Exercise goal: Line by line, check the data for the string "moved" and state how many lines have it, nothing more.

Source records:
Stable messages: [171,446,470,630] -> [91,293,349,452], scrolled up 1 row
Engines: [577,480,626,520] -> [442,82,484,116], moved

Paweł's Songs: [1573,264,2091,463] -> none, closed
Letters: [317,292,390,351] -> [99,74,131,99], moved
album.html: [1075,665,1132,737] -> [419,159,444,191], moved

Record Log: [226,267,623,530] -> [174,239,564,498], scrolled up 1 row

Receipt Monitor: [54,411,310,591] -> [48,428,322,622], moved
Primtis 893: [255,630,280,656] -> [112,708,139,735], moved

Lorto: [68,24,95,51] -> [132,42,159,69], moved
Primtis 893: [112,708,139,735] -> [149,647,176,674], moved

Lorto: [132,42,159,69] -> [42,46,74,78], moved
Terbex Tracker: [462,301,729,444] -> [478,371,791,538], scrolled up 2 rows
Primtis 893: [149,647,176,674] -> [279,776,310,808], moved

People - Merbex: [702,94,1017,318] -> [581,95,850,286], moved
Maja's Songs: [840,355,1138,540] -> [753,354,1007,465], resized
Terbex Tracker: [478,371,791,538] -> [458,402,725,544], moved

Written response: 11